- TASK GOAL:
The response should reproduce exactly the lines from the top of the listing below through the one that contains "none -> pink brick C6:E7 level 1", and nothing else; pictures do not belong in it.
= Beginning of Section =
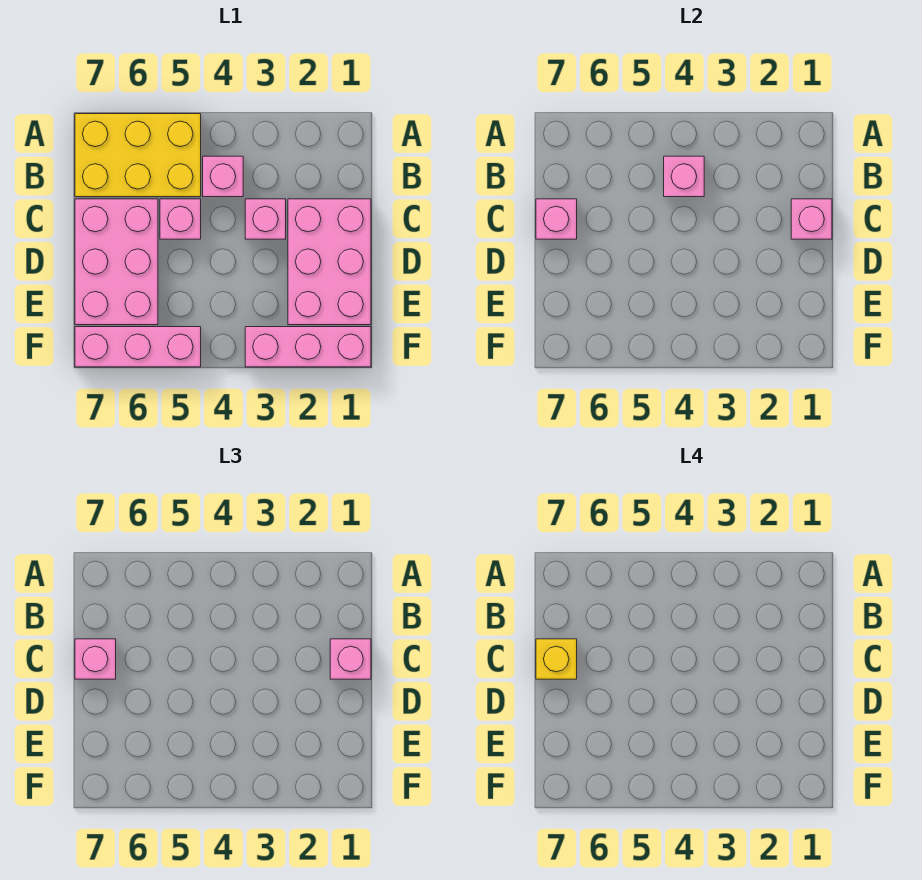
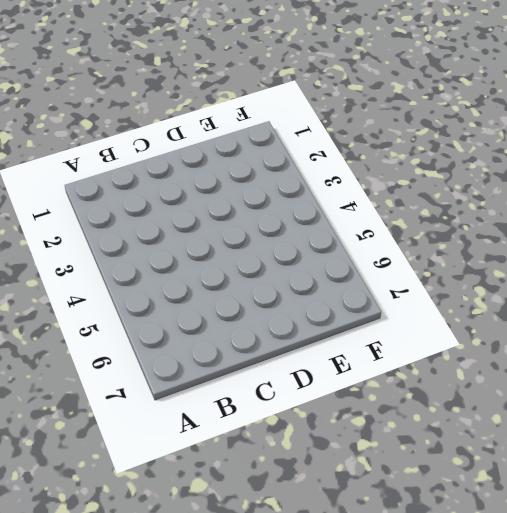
none -> yellow brick A5:B7 level 1
none -> pink brick B4 level 1
none -> pink brick C1:E2 level 1

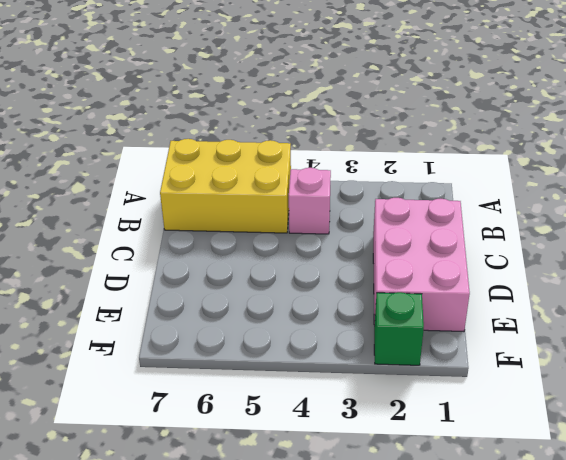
green brick F2 level 1 -> pink brick F1:F3 level 1
none -> pink brick C3 level 1
none -> pink brick C5 level 1
none -> pink brick C6:E7 level 1

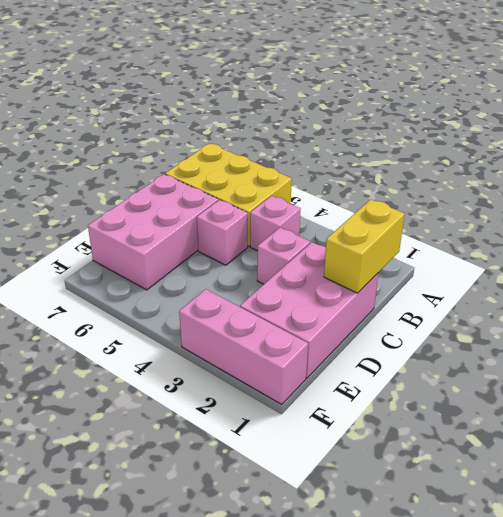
yellow brick B1:C1 level 2 -> pink brick C1 level 2
none -> pink brick F5:F7 level 1
none -> pink brick B4 level 2
none -> pink brick C7 level 2

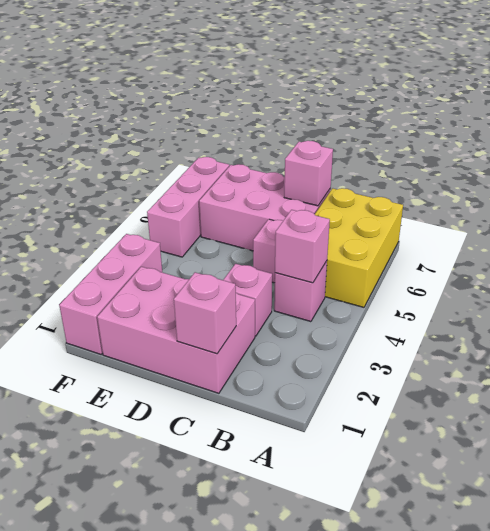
none -> pink brick C1 level 3
none -> pink brick C7 level 3
none -> yellow brick C7 level 4

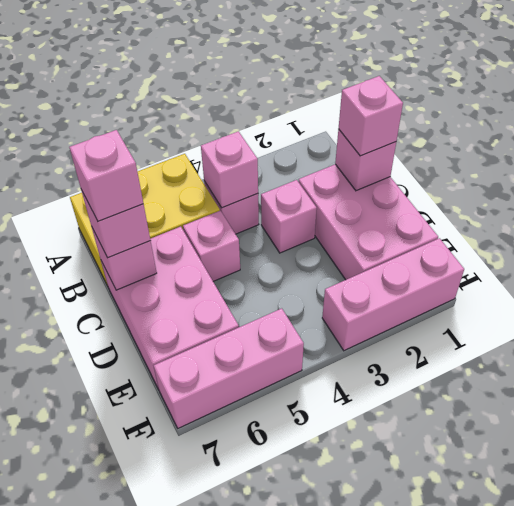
pink brick C7 level 4 -> yellow brick C7 level 4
= End of Section =
- ANSWER SECTION:
none -> yellow brick A5:B7 level 1
none -> pink brick B4 level 1
none -> pink brick C1:E2 level 1

green brick F2 level 1 -> pink brick F1:F3 level 1
none -> pink brick C3 level 1
none -> pink brick C5 level 1
none -> pink brick C6:E7 level 1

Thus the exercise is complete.